■ Exercise prompt ■
Nothing but the line containing "(303, 367) = (220, 317): yellow" and the lines that follow it to the end of the material below should appear in the answer, each copied exactly.

== == ==

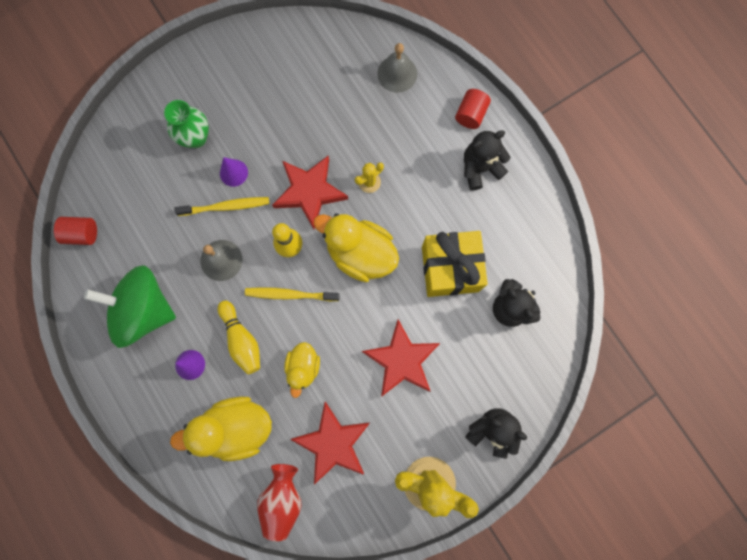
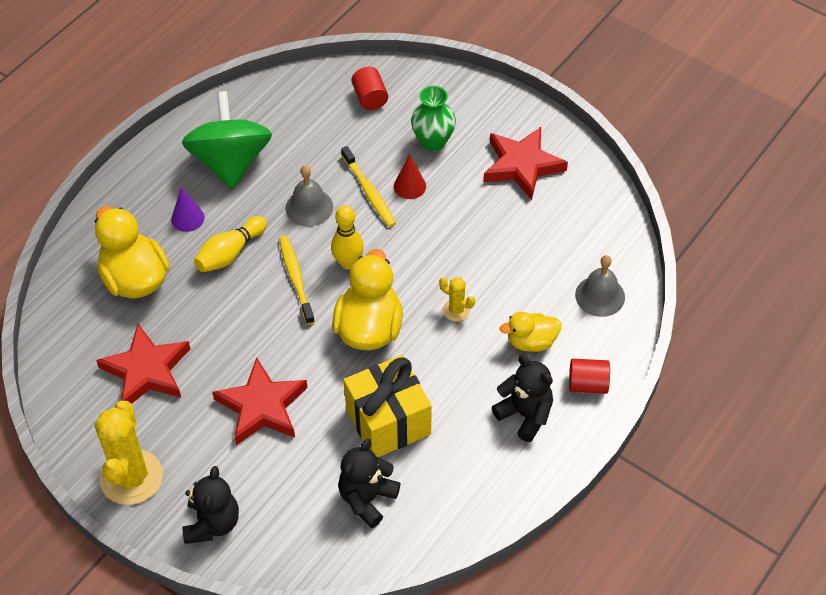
camera: 70 degrees right, 25 degrees down
(82, 234) = (289, 87): red cylinder -> red cylinder (370, 98)
(233, 173) = (409, 186): purple cone -> red cone
(282, 499) = (72, 344): red vase -> none
(303, 367) = (220, 317): yellow duck -> yellow duck (531, 342)
(309, 192) = (419, 259): red star -> red star (522, 165)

== == ==

■ Answer section ■
(303, 367) = (220, 317): yellow duck -> yellow duck (531, 342)
(309, 192) = (419, 259): red star -> red star (522, 165)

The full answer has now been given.